#### Task description
Leave out the pictures and output exactly the lines below from the one with "blue triangle: (91, 83) -> (98, 81), moved" down to the one with "red cross: (57, 41) -> (51, 47), moved", both of them included.

##### Material shown #####

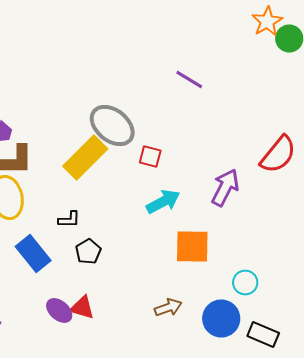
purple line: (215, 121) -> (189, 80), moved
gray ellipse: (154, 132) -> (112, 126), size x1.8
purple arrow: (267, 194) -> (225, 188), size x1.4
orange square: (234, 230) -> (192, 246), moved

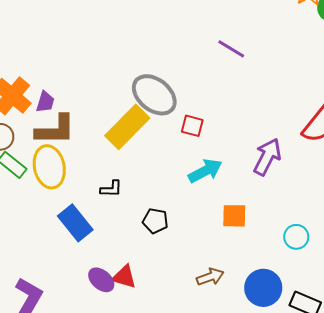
orange square: (192, 246) -> (234, 216), size x0.7
black pentagon: (88, 252) -> (155, 221), moved, turned -30
cyan circle: (245, 282) -> (296, 237), moved

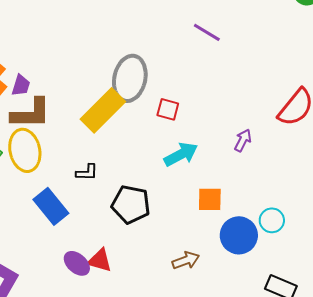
gray ellipse: (154, 95) -> (130, 78), turned 63
purple arrow: (267, 157) -> (243, 140), size x0.6
black pentagon: (155, 221) -> (131, 204), size x1.5
blue circle: (263, 288) -> (239, 235), moved

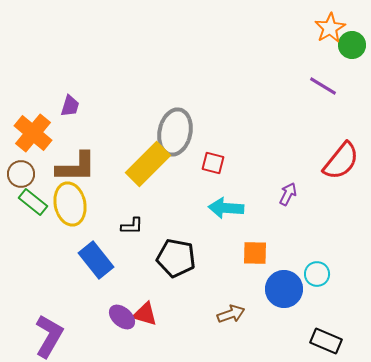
purple line: (207, 32) -> (323, 86), moved
purple trapezoid: (21, 85) -> (70, 106), moved
cyan arrow: (181, 154) -> (226, 208), turned -148

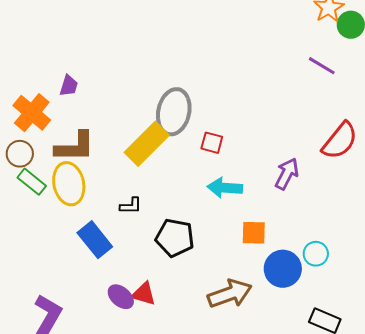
purple arrow: (288, 194) -> (287, 174), size x1.4
brown arrow: (231, 314) -> (230, 294), size x1.6

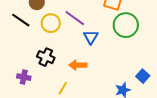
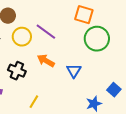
blue triangle: (91, 37) -> (74, 71), moved
orange arrow: (78, 65) -> (46, 61), moved, turned 30

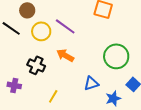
green circle: (97, 39) -> (116, 56), moved
blue triangle: (74, 71) -> (91, 83), moved, turned 42

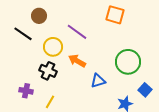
yellow circle: (41, 31) -> (53, 47), moved
blue triangle: (91, 83) -> (98, 81), moved
yellow line: (53, 96) -> (50, 102), moved

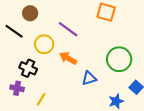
black cross: (48, 71) -> (28, 68), moved

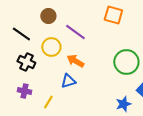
brown circle: (30, 13) -> (48, 16), moved
black cross: (28, 68) -> (26, 62), moved
blue triangle: (89, 78) -> (68, 81), moved

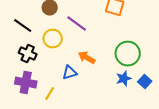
orange arrow: (75, 61) -> (87, 58), moved
purple cross: (24, 91) -> (26, 83), size x1.5
blue star: (123, 104) -> (124, 79), moved

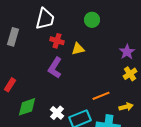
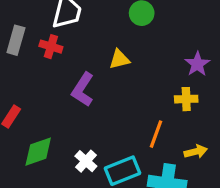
red cross: (57, 41) -> (51, 47), moved
yellow cross: (130, 74) -> (186, 99), moved, turned 32
orange line: (101, 96) -> (156, 134), turned -48

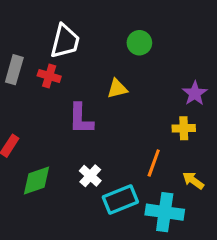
purple L-shape: (83, 90) -> (81, 119), turned -32
yellow arrow: (196, 152) -> (193, 180), turned -130
white cross: (86, 161) -> (90, 176), moved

#####

#### Answer section
blue triangle: (91, 83) -> (98, 81), moved
yellow line: (53, 96) -> (50, 102), moved

black cross: (48, 71) -> (28, 68), moved

brown circle: (30, 13) -> (48, 16), moved
black cross: (28, 68) -> (26, 62), moved
blue triangle: (89, 78) -> (68, 81), moved

orange arrow: (75, 61) -> (87, 58), moved
purple cross: (24, 91) -> (26, 83), size x1.5
blue star: (123, 104) -> (124, 79), moved

red cross: (57, 41) -> (51, 47), moved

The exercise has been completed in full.